··· PROVIDED RECORDS ···
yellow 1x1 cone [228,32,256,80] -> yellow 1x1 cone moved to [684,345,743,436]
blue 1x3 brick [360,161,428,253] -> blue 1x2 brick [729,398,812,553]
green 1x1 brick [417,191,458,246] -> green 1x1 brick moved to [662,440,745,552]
···
··· PROVIDED RECORDS ···
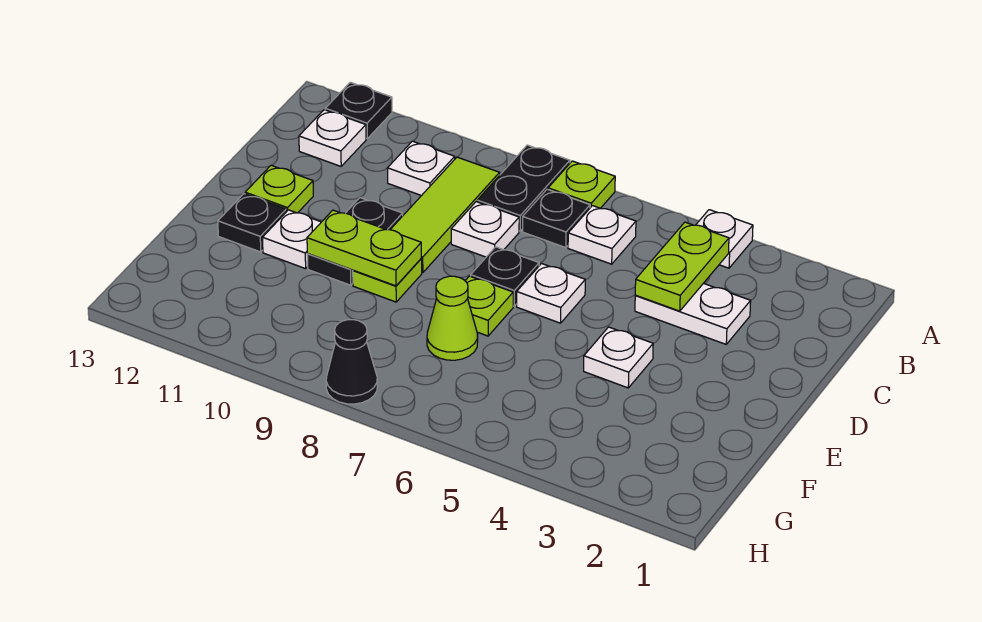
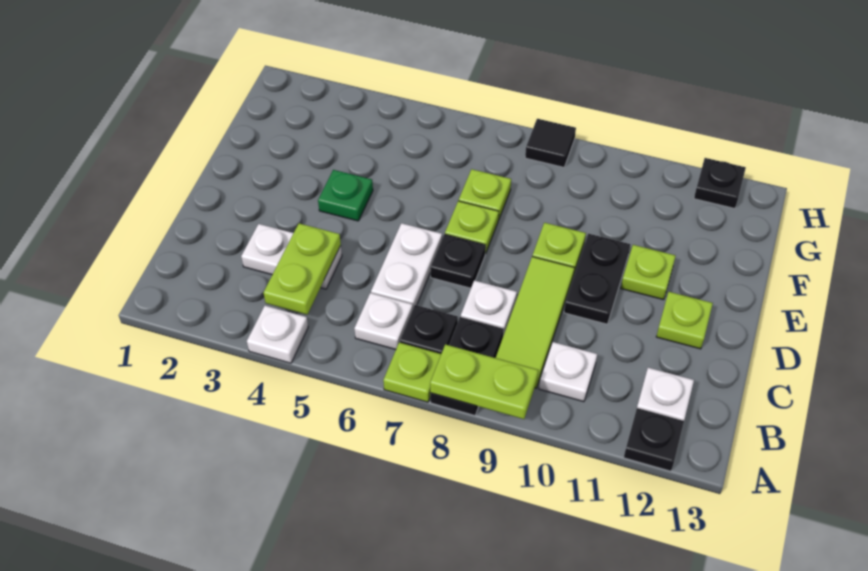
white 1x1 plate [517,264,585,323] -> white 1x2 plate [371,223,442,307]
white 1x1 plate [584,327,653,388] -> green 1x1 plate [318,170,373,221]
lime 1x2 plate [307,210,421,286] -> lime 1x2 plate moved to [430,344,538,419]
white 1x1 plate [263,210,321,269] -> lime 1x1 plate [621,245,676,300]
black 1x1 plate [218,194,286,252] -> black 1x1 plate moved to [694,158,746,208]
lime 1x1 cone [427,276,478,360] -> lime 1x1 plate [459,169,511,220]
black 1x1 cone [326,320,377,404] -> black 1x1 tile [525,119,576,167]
···
* [YOUR INSTRUCTIONS]
From the material above, please return each line containing "lime".

* [SOLUTION]
lime 1x2 plate [307,210,421,286] -> lime 1x2 plate moved to [430,344,538,419]
white 1x1 plate [263,210,321,269] -> lime 1x1 plate [621,245,676,300]
lime 1x1 cone [427,276,478,360] -> lime 1x1 plate [459,169,511,220]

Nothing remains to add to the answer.